EXERCISE DETAILS: Reproduce the lines below with every occurrence of "cyan rectangle" swapped for "teal rectangle" and everything else unchanged, omitting the pictures.

────────

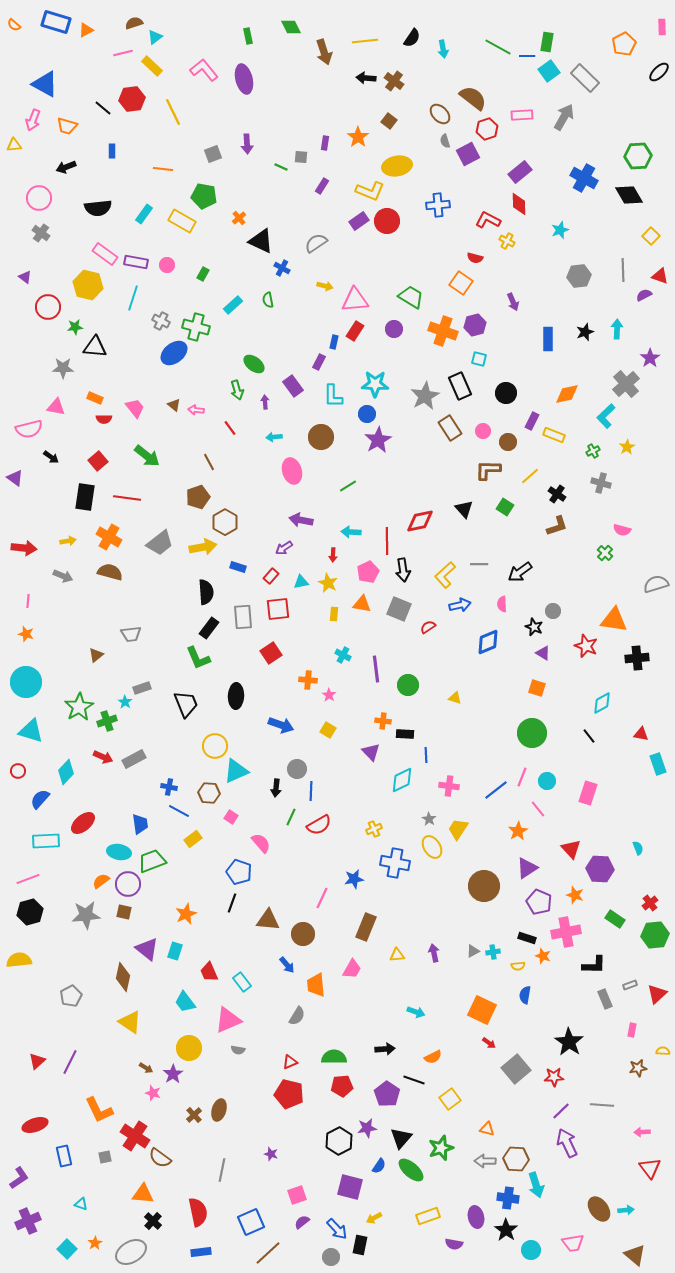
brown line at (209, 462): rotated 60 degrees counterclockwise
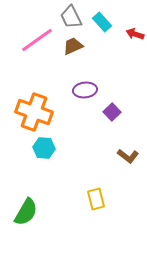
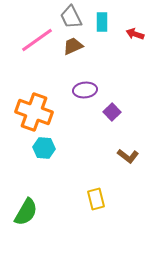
cyan rectangle: rotated 42 degrees clockwise
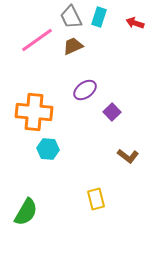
cyan rectangle: moved 3 px left, 5 px up; rotated 18 degrees clockwise
red arrow: moved 11 px up
purple ellipse: rotated 30 degrees counterclockwise
orange cross: rotated 15 degrees counterclockwise
cyan hexagon: moved 4 px right, 1 px down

────────

EXERCISE OUTPUT:
brown line at (209, 462): rotated 60 degrees counterclockwise
teal rectangle: rotated 42 degrees clockwise
teal rectangle: moved 3 px left, 5 px up; rotated 18 degrees clockwise
red arrow: moved 11 px up
purple ellipse: rotated 30 degrees counterclockwise
orange cross: rotated 15 degrees counterclockwise
cyan hexagon: moved 4 px right, 1 px down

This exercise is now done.